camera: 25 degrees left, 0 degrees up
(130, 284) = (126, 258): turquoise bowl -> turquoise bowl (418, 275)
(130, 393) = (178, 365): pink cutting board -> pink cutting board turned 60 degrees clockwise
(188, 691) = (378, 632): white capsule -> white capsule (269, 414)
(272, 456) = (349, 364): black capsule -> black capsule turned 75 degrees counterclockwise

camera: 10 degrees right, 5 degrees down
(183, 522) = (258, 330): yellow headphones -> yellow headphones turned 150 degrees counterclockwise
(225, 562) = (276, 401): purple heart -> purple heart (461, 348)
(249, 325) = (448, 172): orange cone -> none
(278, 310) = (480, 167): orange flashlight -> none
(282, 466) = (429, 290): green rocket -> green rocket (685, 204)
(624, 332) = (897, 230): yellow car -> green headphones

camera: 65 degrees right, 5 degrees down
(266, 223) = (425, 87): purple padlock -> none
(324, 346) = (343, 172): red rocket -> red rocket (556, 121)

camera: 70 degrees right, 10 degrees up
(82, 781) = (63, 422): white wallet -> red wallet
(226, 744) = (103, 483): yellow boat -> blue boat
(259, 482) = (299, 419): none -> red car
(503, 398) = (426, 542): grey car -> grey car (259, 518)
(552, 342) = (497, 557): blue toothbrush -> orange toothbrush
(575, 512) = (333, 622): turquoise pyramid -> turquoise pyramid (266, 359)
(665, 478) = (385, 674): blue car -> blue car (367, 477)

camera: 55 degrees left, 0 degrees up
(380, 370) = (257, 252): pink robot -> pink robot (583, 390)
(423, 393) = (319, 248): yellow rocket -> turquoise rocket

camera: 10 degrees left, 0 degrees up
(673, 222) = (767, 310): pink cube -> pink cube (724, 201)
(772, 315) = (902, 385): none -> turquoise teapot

########

### [WORK TO COMPLETE]
Search the lines above for the string "degrees", then show every one that has it.

### [RESPONSE]
camera: 25 degrees left, 0 degrees up
(130, 393) = (178, 365): pink cutting board -> pink cutting board turned 60 degrees clockwise
(272, 456) = (349, 364): black capsule -> black capsule turned 75 degrees counterclockwise
camera: 10 degrees right, 5 degrees down
(183, 522) = (258, 330): yellow headphones -> yellow headphones turned 150 degrees counterclockwise
camera: 65 degrees right, 5 degrees down
camera: 70 degrees right, 10 degrees up
camera: 55 degrees left, 0 degrees up
camera: 10 degrees left, 0 degrees up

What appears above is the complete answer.